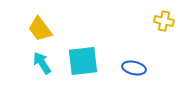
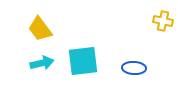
yellow cross: moved 1 px left
cyan arrow: rotated 110 degrees clockwise
blue ellipse: rotated 10 degrees counterclockwise
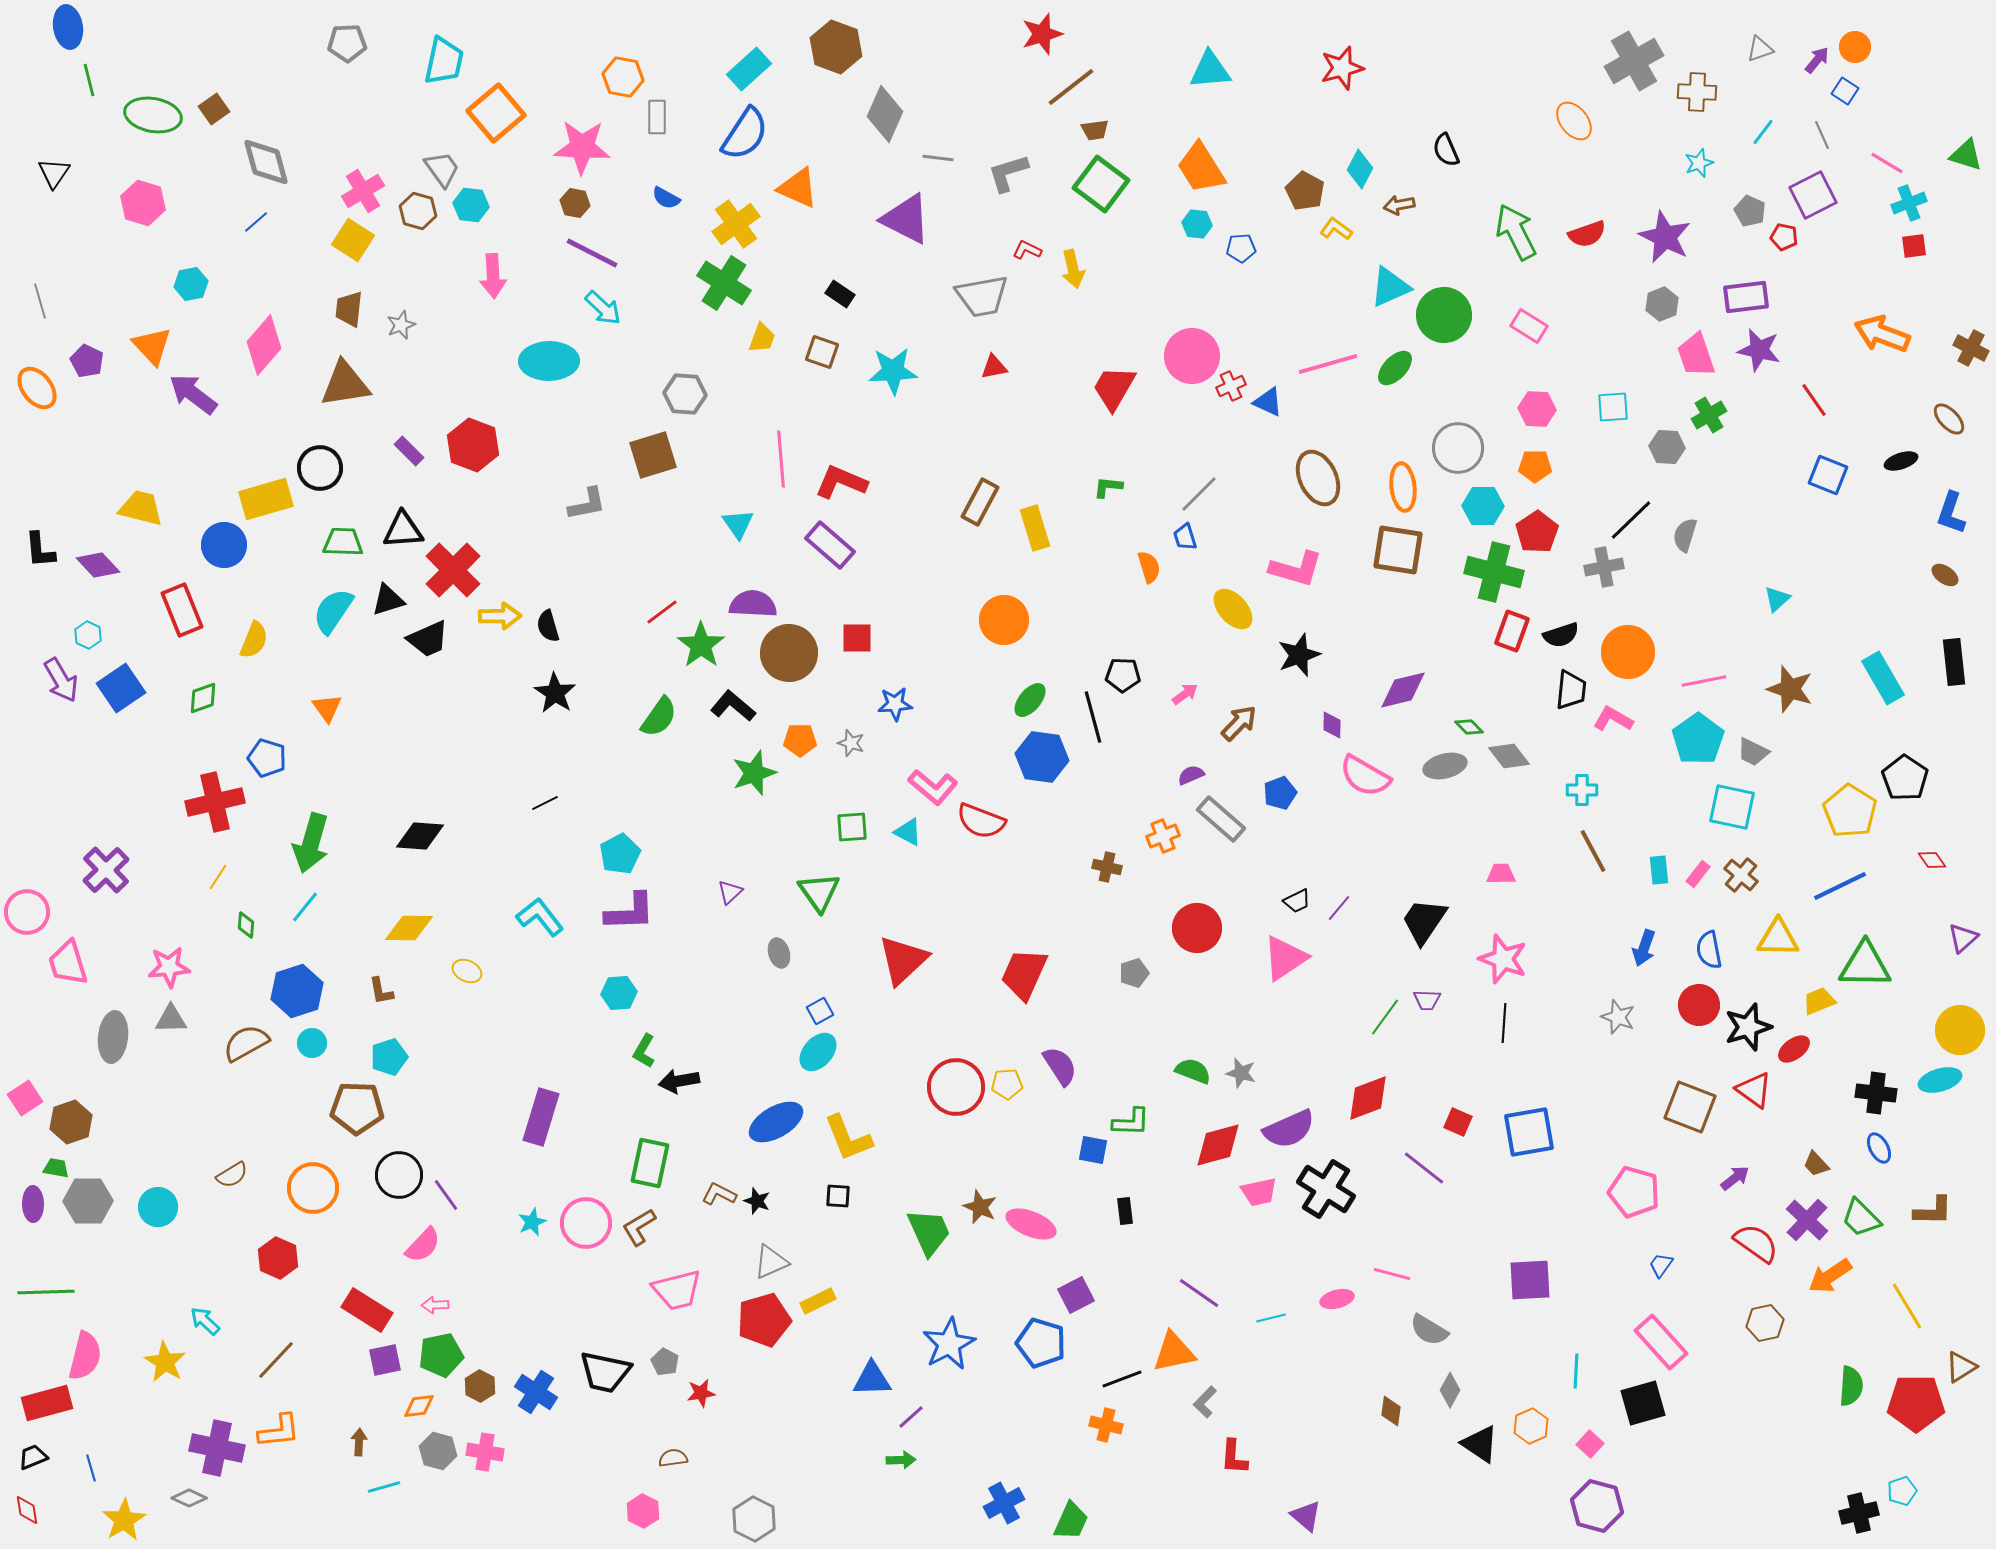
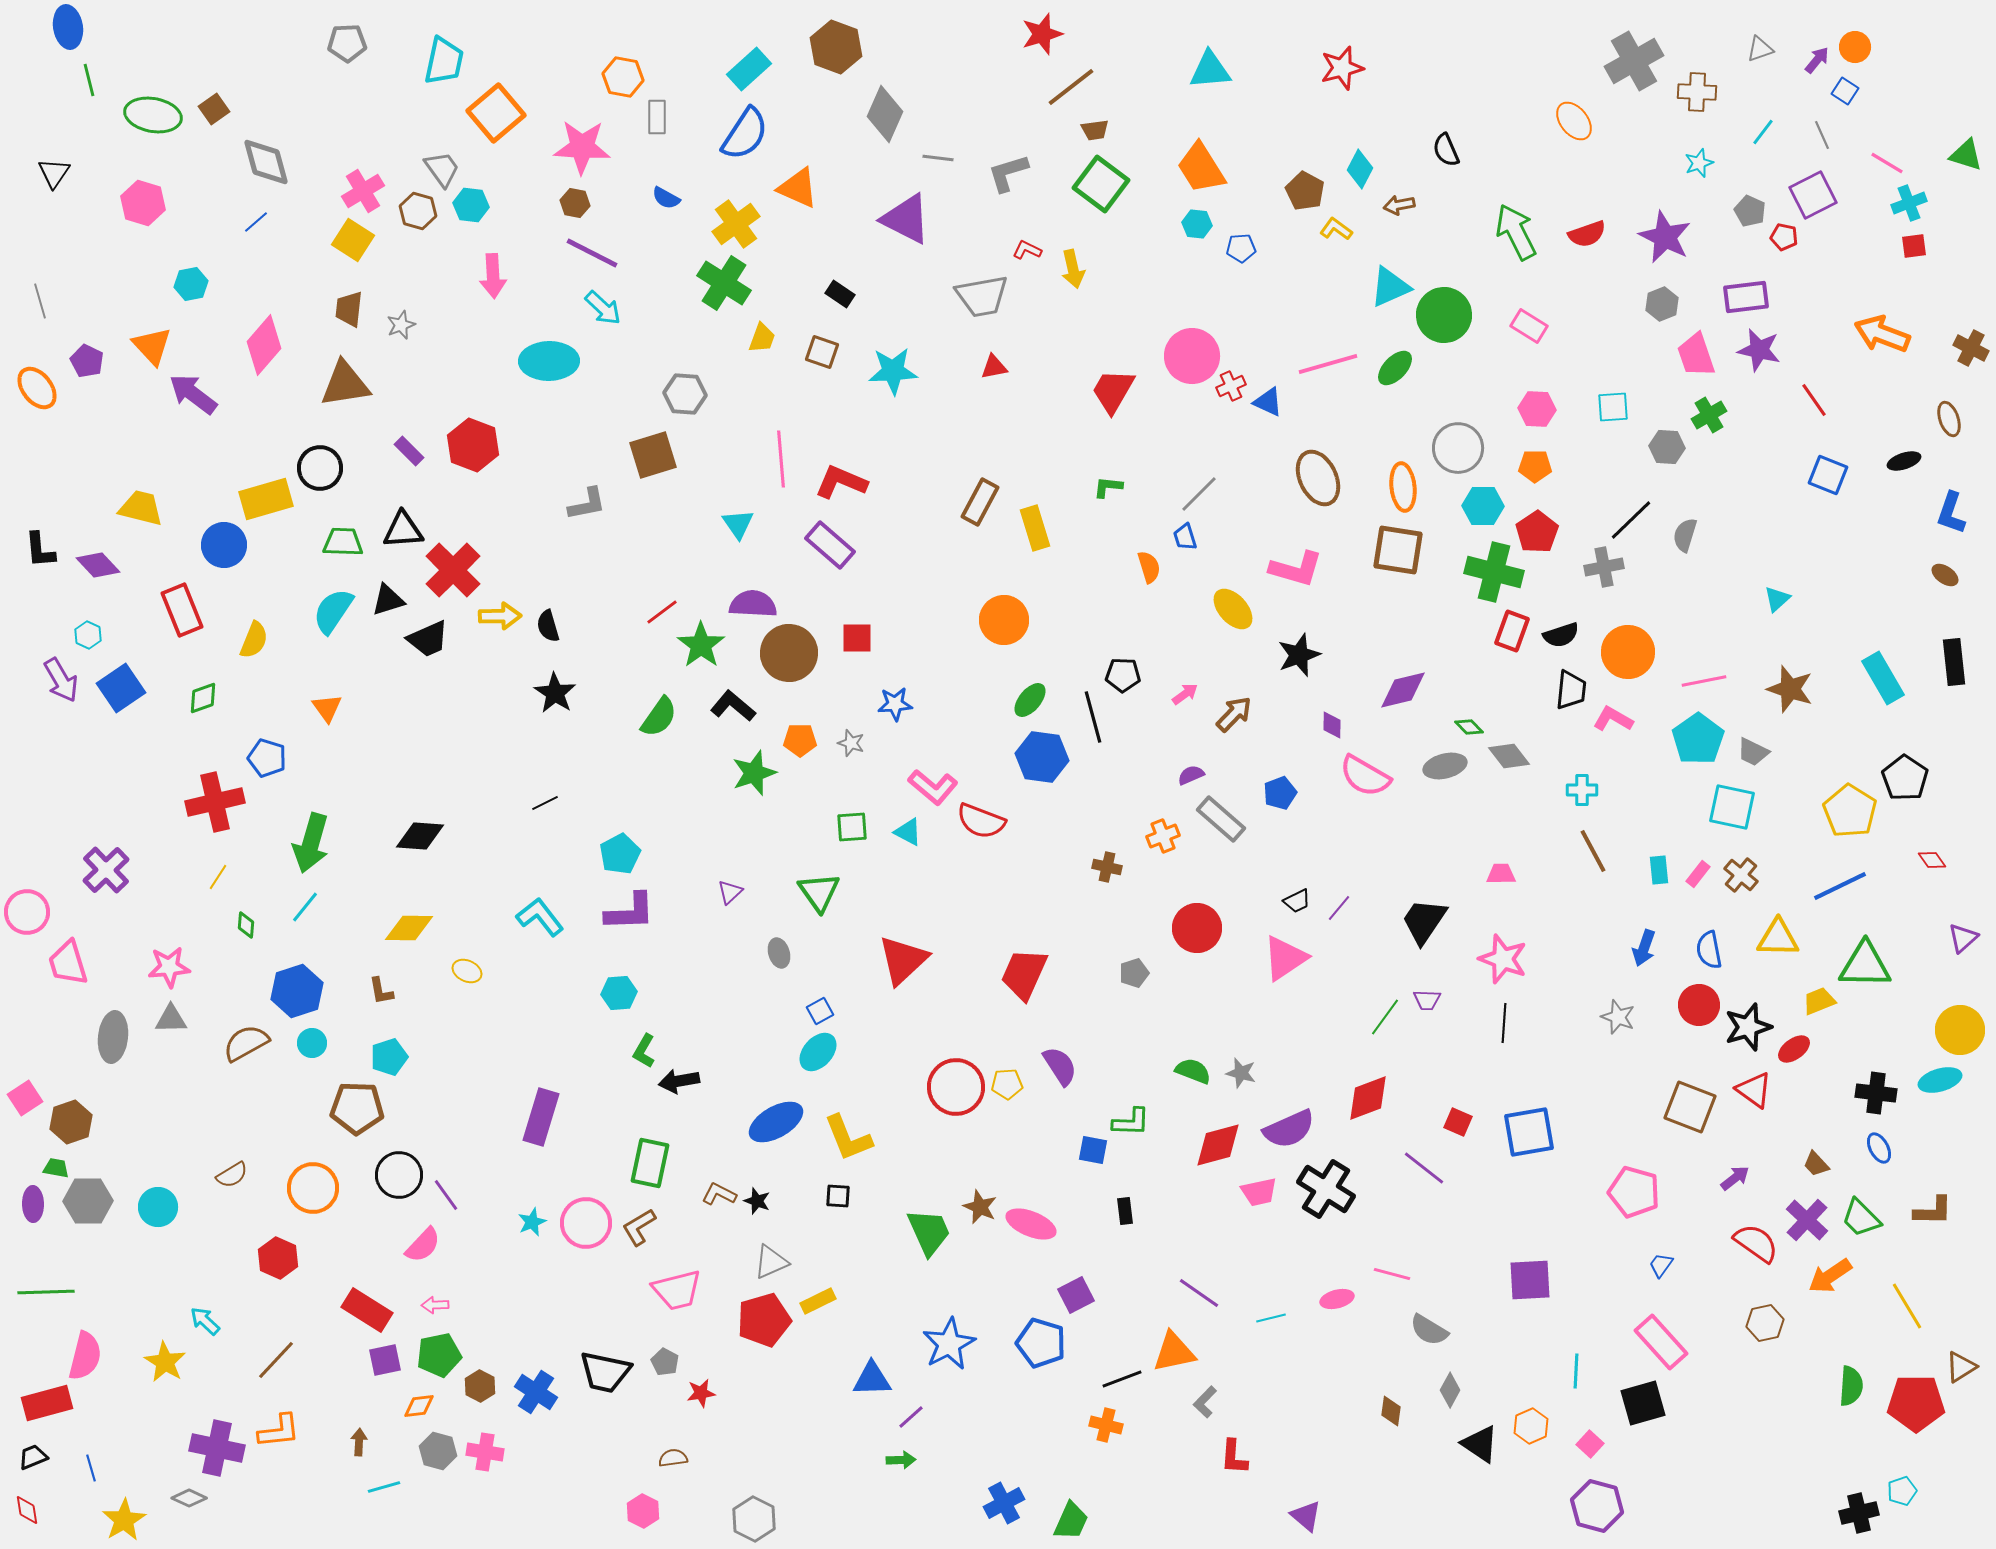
red trapezoid at (1114, 388): moved 1 px left, 3 px down
brown ellipse at (1949, 419): rotated 24 degrees clockwise
black ellipse at (1901, 461): moved 3 px right
brown arrow at (1239, 723): moved 5 px left, 9 px up
green pentagon at (441, 1355): moved 2 px left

TASK DETAILS:
Retype the records above exactly, and keep any picture out of what you write.

SOLUTION:
yellow cross: moved 1 px left
cyan arrow: rotated 110 degrees clockwise
blue ellipse: rotated 10 degrees counterclockwise
red trapezoid at (1114, 388): moved 1 px left, 3 px down
brown ellipse at (1949, 419): rotated 24 degrees clockwise
black ellipse at (1901, 461): moved 3 px right
brown arrow at (1239, 723): moved 5 px left, 9 px up
green pentagon at (441, 1355): moved 2 px left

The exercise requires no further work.